(RECORDED DATA Opens)

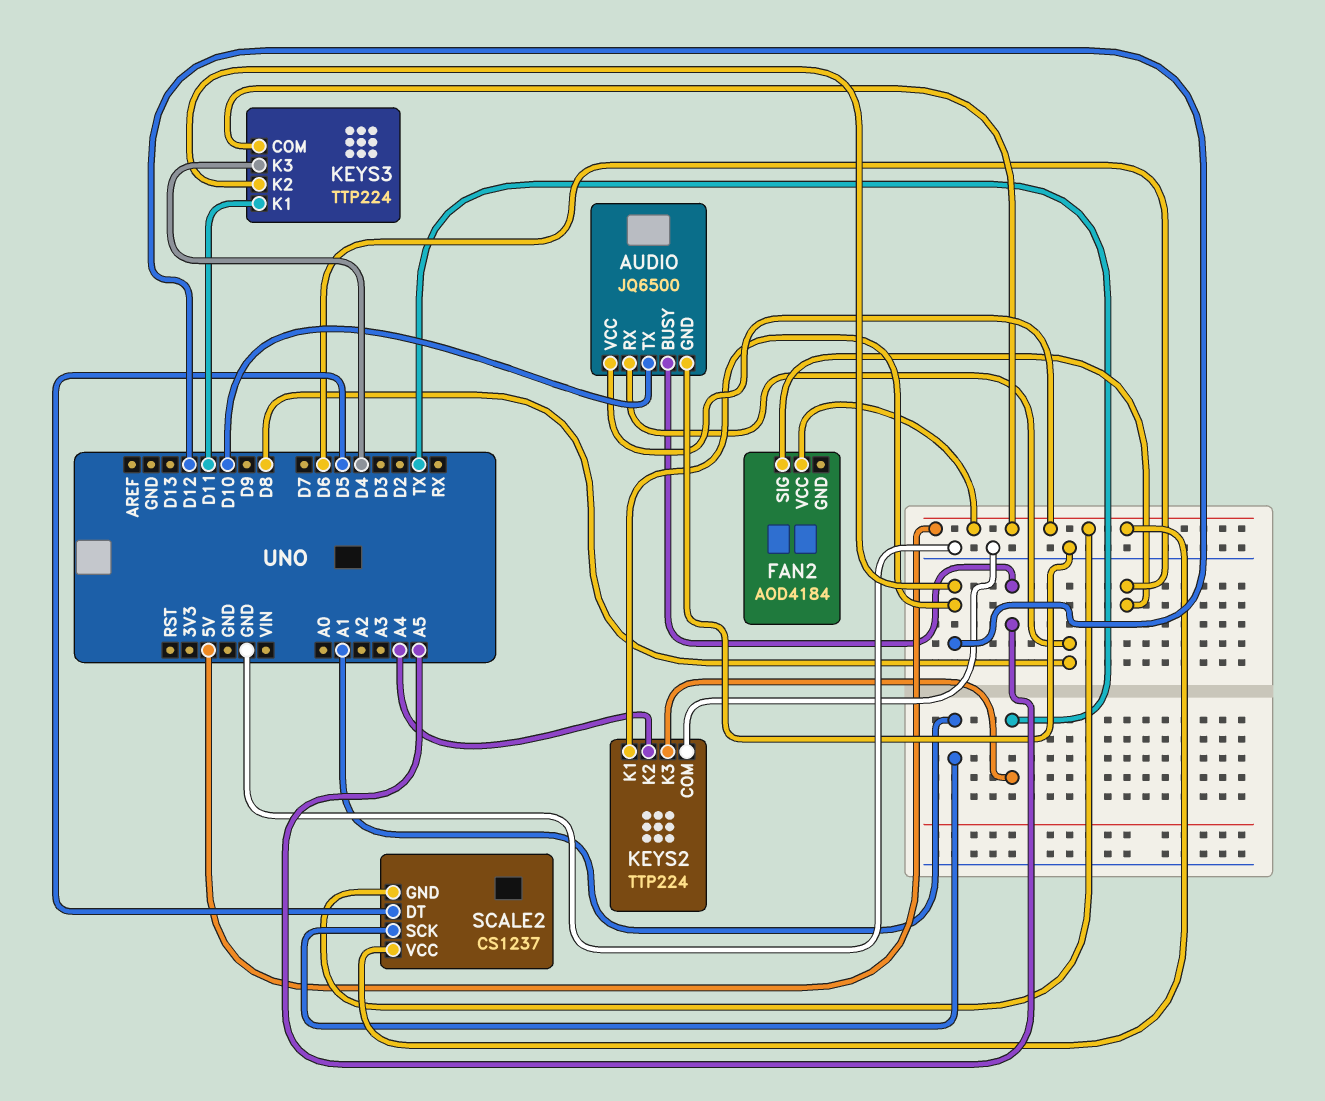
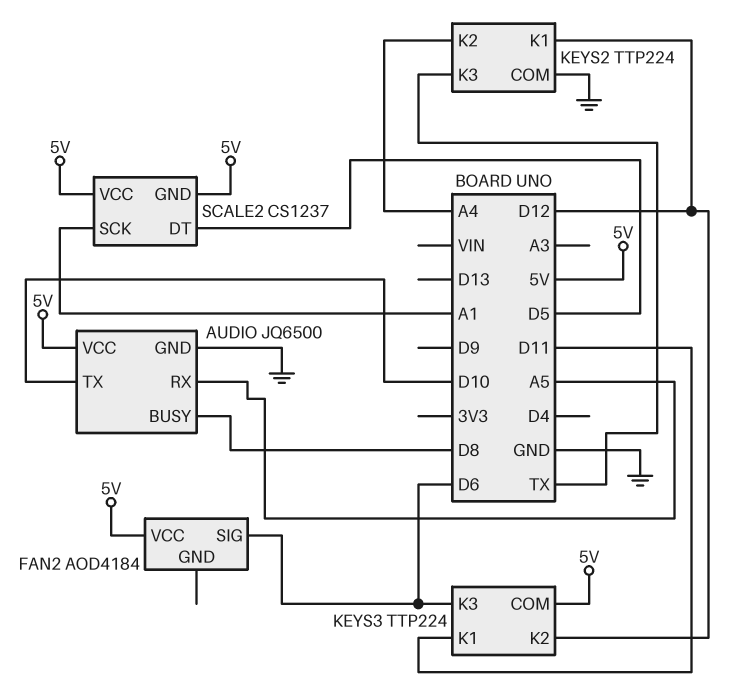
AUDIO pin BUSY: A5 -> D8
AUDIO pin RX: D8 -> A5
KEYS3 pin K3: D4 -> D6

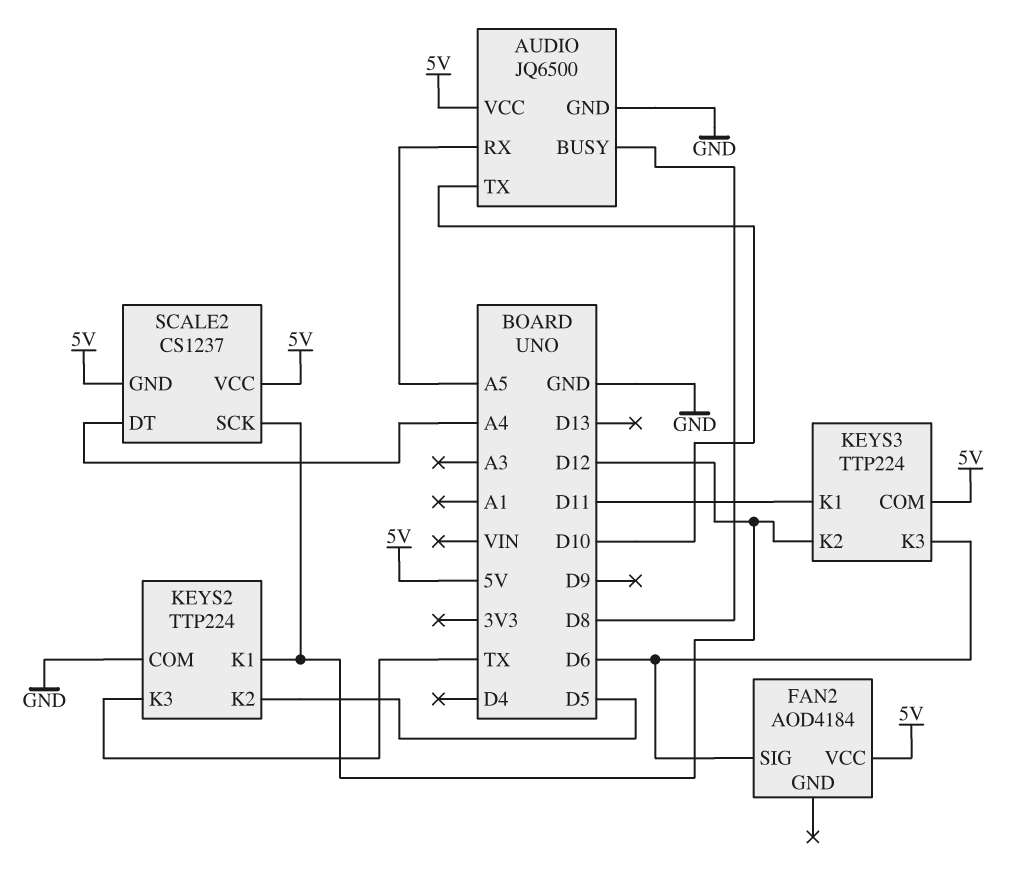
KEYS2 pin K2: A4 -> D5
SCALE2 pin DT: D5 -> A4
SCALE2 pin SCK: A1 -> D12

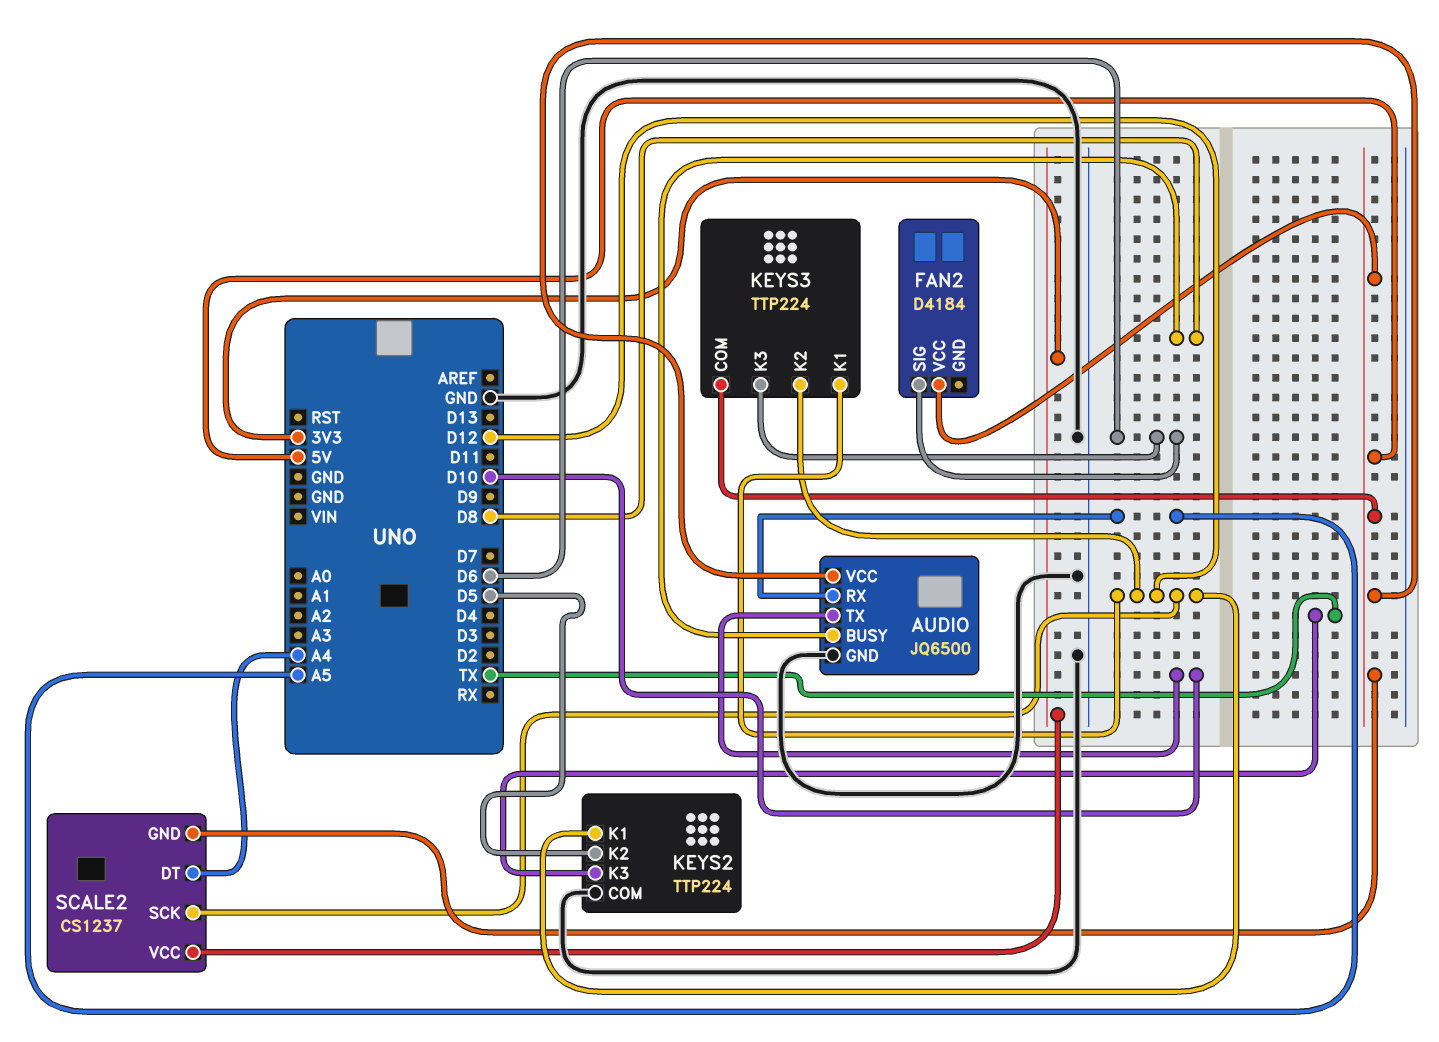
FAN2: AOD4184 -> D4184
KEYS3 pin K1: D11 -> D12
SCALE2 pin VCC: 5V -> 3V3

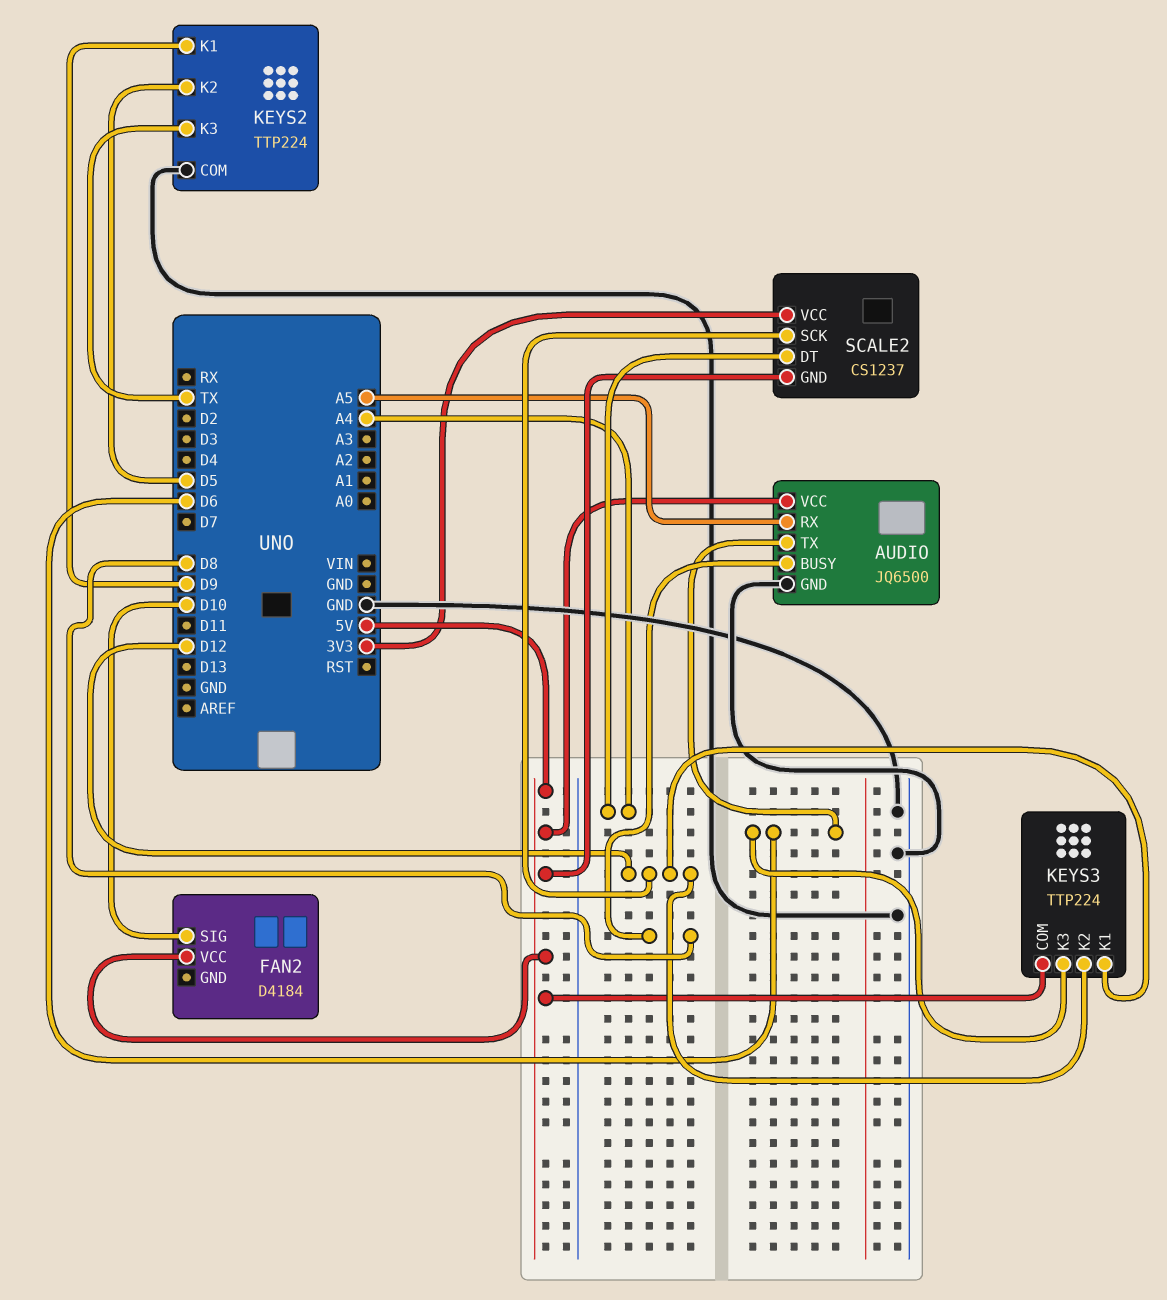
AUDIO pin TX: D10 -> D6
FAN2 pin SIG: D6 -> D10
KEYS2 pin K1: D12 -> D9

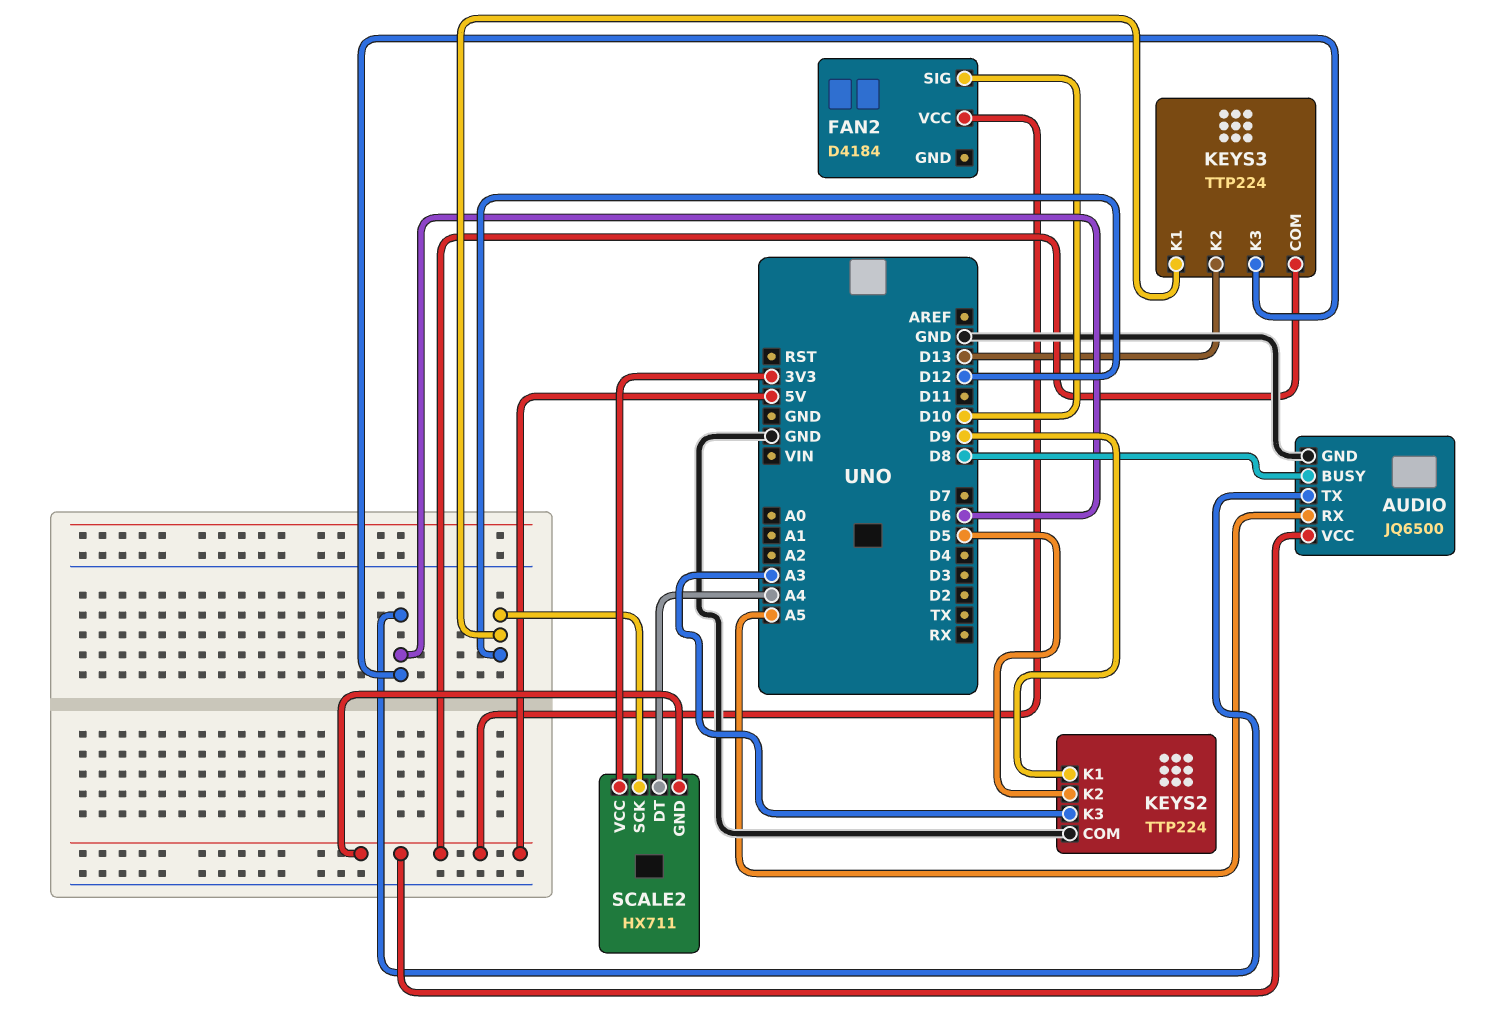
KEYS2 pin K3: TX -> A3
KEYS3 pin K2: D12 -> D13
SCALE2: CS1237 -> HX711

(RECORDED DATA Closes)

TASK PROMPT: Copy out all the data exactly. The images should not appear in the copy.

SOLUTION FOR THIS TASK:
AUDIO pin BUSY: A5 -> D8
AUDIO pin RX: D8 -> A5
KEYS3 pin K3: D4 -> D6

KEYS2 pin K2: A4 -> D5
SCALE2 pin DT: D5 -> A4
SCALE2 pin SCK: A1 -> D12

FAN2: AOD4184 -> D4184
KEYS3 pin K1: D11 -> D12
SCALE2 pin VCC: 5V -> 3V3

AUDIO pin TX: D10 -> D6
FAN2 pin SIG: D6 -> D10
KEYS2 pin K1: D12 -> D9

KEYS2 pin K3: TX -> A3
KEYS3 pin K2: D12 -> D13
SCALE2: CS1237 -> HX711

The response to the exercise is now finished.